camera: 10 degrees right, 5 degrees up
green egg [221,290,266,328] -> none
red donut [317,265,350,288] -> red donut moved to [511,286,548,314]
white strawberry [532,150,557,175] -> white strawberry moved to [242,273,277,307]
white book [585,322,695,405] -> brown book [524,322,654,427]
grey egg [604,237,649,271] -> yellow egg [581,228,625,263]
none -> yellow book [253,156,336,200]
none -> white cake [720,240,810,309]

Assigned task
Copy out each line from the preceding entries that mentions the word "book".

Response area
white book [585,322,695,405] -> brown book [524,322,654,427]
none -> yellow book [253,156,336,200]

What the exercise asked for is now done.